- [Your instructions]: Given the listing below, write out exactly the lines starting with the line that has "proposal51: [664,464,686,482] ->" and going on through the line that has "revised.svg: [1140,620,1171,660] ->", both kept.

- [Provided data]:
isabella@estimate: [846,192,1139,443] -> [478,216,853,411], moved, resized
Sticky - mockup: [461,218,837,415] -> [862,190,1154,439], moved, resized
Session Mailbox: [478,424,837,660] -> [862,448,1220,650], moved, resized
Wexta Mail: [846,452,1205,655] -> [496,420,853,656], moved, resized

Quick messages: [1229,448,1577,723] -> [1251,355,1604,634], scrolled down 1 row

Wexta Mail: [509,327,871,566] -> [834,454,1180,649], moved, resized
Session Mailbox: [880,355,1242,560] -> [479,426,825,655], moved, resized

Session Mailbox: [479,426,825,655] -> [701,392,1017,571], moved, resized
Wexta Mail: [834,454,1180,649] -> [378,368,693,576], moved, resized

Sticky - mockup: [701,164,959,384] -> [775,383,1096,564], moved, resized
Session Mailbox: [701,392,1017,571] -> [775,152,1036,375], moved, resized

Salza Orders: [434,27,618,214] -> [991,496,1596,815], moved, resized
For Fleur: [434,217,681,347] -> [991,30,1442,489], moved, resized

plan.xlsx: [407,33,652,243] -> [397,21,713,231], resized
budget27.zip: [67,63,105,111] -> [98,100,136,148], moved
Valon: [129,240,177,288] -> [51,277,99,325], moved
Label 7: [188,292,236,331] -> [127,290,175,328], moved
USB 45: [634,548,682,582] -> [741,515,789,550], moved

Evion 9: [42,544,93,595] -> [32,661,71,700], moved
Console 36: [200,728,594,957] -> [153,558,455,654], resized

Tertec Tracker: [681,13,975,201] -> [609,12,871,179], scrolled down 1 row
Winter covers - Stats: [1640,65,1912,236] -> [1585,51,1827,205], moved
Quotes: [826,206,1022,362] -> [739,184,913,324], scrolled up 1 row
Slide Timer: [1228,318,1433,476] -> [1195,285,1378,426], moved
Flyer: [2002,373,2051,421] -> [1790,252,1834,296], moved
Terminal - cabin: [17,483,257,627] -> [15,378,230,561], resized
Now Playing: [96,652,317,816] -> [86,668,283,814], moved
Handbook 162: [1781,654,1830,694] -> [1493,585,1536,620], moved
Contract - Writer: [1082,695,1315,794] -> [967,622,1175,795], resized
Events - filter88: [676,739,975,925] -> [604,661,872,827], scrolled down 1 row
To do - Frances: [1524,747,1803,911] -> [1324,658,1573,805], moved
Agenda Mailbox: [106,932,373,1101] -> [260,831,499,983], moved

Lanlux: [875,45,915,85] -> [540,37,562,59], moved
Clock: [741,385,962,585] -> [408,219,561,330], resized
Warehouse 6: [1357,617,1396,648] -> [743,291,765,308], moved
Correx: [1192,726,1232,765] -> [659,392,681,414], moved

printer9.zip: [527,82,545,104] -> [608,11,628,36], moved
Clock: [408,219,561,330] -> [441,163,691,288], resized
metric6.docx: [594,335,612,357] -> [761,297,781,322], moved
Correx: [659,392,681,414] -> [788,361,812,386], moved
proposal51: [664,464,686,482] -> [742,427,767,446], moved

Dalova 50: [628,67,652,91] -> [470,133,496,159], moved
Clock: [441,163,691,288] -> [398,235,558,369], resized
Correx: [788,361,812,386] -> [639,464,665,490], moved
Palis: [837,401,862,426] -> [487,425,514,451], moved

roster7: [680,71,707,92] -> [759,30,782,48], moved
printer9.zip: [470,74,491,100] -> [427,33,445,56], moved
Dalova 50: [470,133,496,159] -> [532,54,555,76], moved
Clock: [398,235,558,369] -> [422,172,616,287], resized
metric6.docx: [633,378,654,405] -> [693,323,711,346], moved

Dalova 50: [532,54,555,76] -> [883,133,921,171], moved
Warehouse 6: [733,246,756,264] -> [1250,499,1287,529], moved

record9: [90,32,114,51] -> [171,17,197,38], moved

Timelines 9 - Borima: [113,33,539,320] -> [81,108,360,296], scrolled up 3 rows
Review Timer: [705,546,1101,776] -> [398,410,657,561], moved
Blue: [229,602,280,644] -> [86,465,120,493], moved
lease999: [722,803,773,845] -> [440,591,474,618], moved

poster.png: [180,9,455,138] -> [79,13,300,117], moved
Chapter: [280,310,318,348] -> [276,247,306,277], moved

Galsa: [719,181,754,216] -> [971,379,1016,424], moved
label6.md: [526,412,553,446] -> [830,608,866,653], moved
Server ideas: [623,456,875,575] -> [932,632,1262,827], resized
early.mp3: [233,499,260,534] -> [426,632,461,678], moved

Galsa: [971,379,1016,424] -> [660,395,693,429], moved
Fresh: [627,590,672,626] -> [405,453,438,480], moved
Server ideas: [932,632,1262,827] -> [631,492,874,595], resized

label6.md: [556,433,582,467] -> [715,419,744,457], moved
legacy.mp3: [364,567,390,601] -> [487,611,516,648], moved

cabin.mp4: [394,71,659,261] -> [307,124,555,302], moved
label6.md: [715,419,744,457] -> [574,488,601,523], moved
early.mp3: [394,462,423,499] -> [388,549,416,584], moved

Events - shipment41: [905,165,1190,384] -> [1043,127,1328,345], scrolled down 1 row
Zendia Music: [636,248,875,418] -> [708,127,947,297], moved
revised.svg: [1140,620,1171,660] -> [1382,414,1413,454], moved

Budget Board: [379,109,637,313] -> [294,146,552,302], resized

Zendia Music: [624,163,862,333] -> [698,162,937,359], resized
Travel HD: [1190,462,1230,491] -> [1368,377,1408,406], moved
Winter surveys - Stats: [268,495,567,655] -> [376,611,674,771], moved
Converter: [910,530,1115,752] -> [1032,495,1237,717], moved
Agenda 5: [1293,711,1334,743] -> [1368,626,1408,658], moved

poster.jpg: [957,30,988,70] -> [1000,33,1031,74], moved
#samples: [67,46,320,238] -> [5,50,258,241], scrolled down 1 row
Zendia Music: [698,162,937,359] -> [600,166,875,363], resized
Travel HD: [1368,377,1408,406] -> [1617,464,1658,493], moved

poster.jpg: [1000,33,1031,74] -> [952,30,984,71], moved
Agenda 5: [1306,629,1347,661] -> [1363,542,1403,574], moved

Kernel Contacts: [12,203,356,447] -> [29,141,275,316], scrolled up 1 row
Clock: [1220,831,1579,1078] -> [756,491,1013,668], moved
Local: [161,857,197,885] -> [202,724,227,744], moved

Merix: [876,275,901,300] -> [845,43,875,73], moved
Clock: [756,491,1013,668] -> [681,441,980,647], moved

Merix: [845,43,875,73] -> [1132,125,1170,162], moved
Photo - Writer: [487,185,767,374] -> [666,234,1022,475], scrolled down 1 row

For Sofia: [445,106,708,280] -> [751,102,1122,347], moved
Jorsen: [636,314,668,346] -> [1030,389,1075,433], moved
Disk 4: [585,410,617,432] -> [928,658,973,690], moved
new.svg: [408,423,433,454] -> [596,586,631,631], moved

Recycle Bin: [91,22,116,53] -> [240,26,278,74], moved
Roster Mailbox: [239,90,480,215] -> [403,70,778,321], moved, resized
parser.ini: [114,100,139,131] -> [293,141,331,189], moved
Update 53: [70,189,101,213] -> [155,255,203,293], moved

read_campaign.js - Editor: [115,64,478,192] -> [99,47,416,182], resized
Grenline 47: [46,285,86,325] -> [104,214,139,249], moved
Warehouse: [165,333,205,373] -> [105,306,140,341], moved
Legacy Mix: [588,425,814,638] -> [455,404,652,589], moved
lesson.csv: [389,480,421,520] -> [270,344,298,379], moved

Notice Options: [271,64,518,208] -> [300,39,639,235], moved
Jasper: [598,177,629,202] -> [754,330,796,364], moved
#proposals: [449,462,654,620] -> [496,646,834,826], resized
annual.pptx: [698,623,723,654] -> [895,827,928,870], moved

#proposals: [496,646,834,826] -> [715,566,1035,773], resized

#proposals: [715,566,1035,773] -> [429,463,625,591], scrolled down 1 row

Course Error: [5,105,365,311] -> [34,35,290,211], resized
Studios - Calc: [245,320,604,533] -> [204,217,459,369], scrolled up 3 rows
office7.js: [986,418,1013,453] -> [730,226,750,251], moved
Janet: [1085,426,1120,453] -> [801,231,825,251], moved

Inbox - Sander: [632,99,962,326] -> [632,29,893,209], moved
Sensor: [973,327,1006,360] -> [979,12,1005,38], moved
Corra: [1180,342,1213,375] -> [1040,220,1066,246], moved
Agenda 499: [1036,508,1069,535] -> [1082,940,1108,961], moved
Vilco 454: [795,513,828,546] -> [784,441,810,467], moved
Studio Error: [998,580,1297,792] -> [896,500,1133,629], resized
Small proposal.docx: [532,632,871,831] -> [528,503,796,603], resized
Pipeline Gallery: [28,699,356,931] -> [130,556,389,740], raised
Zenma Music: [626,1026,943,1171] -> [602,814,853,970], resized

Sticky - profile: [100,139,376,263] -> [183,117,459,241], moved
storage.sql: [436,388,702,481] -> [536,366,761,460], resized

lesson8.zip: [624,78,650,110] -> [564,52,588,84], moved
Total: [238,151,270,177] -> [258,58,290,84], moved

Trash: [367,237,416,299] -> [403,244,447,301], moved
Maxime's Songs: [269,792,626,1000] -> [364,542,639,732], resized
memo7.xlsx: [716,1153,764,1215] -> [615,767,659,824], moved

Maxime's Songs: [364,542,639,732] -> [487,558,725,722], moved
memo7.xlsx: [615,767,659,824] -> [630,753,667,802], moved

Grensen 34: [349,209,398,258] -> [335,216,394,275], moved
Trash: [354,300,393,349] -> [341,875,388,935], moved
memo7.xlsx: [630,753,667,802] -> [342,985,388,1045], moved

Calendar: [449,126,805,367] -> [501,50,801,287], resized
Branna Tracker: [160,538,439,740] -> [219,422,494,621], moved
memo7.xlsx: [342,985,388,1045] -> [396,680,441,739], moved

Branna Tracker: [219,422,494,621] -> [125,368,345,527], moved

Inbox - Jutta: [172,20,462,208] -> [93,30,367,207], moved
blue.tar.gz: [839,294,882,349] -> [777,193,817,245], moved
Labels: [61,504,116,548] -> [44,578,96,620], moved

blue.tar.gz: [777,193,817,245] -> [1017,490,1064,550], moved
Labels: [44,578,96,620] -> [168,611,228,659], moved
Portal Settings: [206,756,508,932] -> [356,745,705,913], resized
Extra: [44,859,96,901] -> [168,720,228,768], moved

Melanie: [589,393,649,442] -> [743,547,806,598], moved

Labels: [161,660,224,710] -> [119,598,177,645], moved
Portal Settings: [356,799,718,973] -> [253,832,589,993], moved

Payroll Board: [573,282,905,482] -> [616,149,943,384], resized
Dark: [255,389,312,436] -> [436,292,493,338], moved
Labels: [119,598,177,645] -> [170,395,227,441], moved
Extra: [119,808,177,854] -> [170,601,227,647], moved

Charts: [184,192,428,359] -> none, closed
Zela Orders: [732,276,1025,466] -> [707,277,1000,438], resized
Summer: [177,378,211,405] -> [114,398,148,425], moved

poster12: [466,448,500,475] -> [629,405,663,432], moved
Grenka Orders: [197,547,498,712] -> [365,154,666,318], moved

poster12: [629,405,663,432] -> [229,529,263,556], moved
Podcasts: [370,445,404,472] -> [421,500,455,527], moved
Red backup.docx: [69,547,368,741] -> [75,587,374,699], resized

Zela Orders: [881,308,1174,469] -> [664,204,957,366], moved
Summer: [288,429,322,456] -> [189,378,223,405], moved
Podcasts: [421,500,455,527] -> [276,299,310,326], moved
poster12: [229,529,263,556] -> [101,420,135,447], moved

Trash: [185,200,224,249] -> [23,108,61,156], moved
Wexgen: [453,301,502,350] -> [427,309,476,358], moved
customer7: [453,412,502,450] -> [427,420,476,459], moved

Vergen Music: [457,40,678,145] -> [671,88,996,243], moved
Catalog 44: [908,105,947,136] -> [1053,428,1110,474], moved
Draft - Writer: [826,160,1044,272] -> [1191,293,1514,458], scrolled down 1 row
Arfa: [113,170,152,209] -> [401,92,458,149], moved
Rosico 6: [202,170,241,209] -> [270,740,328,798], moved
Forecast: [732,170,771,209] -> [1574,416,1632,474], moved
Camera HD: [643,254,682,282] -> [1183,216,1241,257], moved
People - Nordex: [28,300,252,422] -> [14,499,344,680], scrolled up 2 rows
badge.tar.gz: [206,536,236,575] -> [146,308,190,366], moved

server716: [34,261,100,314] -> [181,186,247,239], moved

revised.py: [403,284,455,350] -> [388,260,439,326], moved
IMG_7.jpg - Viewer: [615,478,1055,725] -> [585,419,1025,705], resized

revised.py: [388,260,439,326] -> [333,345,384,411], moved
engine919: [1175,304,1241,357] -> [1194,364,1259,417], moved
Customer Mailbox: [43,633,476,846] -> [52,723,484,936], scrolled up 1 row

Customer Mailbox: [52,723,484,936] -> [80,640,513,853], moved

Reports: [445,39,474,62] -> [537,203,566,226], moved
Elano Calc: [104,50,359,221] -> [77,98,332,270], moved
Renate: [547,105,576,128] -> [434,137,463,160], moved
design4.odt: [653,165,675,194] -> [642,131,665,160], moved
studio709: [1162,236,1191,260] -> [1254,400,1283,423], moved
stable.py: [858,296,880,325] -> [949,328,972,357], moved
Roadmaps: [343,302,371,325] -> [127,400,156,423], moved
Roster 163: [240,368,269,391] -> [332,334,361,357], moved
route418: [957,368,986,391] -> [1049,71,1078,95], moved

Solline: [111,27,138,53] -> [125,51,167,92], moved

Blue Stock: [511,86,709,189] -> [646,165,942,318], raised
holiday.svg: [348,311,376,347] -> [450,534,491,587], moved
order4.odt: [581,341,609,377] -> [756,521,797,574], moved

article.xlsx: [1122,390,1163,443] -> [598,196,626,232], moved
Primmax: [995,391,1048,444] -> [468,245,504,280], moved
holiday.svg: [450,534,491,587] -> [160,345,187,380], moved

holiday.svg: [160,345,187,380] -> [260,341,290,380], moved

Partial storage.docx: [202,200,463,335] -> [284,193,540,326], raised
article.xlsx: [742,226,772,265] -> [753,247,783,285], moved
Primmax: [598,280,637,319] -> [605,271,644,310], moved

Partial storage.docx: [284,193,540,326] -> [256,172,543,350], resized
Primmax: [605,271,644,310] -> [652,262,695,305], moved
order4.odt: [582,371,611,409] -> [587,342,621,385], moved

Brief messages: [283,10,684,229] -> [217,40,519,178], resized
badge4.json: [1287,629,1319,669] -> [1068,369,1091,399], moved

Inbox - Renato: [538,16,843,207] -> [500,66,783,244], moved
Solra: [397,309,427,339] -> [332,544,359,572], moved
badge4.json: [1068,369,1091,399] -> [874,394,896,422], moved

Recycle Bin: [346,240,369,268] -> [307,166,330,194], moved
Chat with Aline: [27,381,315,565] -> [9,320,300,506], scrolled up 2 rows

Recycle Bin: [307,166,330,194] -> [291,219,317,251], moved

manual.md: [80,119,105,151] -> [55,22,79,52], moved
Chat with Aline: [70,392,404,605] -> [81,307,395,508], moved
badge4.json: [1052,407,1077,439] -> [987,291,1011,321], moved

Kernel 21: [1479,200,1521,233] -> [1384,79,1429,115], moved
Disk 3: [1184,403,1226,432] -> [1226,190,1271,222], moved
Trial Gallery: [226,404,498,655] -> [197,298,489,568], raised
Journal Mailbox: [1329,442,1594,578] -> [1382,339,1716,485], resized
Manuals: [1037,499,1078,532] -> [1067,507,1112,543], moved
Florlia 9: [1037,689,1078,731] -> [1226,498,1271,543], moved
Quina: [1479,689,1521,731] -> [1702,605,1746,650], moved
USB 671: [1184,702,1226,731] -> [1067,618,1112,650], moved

- [Reply]:
proposal51: [664,464,686,482] -> [742,427,767,446], moved

Dalova 50: [628,67,652,91] -> [470,133,496,159], moved
Clock: [441,163,691,288] -> [398,235,558,369], resized
Correx: [788,361,812,386] -> [639,464,665,490], moved
Palis: [837,401,862,426] -> [487,425,514,451], moved

roster7: [680,71,707,92] -> [759,30,782,48], moved
printer9.zip: [470,74,491,100] -> [427,33,445,56], moved
Dalova 50: [470,133,496,159] -> [532,54,555,76], moved
Clock: [398,235,558,369] -> [422,172,616,287], resized
metric6.docx: [633,378,654,405] -> [693,323,711,346], moved

Dalova 50: [532,54,555,76] -> [883,133,921,171], moved
Warehouse 6: [733,246,756,264] -> [1250,499,1287,529], moved

record9: [90,32,114,51] -> [171,17,197,38], moved

Timelines 9 - Borima: [113,33,539,320] -> [81,108,360,296], scrolled up 3 rows
Review Timer: [705,546,1101,776] -> [398,410,657,561], moved
Blue: [229,602,280,644] -> [86,465,120,493], moved
lease999: [722,803,773,845] -> [440,591,474,618], moved

poster.png: [180,9,455,138] -> [79,13,300,117], moved
Chapter: [280,310,318,348] -> [276,247,306,277], moved

Galsa: [719,181,754,216] -> [971,379,1016,424], moved
label6.md: [526,412,553,446] -> [830,608,866,653], moved
Server ideas: [623,456,875,575] -> [932,632,1262,827], resized
early.mp3: [233,499,260,534] -> [426,632,461,678], moved

Galsa: [971,379,1016,424] -> [660,395,693,429], moved
Fresh: [627,590,672,626] -> [405,453,438,480], moved
Server ideas: [932,632,1262,827] -> [631,492,874,595], resized

label6.md: [556,433,582,467] -> [715,419,744,457], moved
legacy.mp3: [364,567,390,601] -> [487,611,516,648], moved

cabin.mp4: [394,71,659,261] -> [307,124,555,302], moved
label6.md: [715,419,744,457] -> [574,488,601,523], moved
early.mp3: [394,462,423,499] -> [388,549,416,584], moved

Events - shipment41: [905,165,1190,384] -> [1043,127,1328,345], scrolled down 1 row
Zendia Music: [636,248,875,418] -> [708,127,947,297], moved
revised.svg: [1140,620,1171,660] -> [1382,414,1413,454], moved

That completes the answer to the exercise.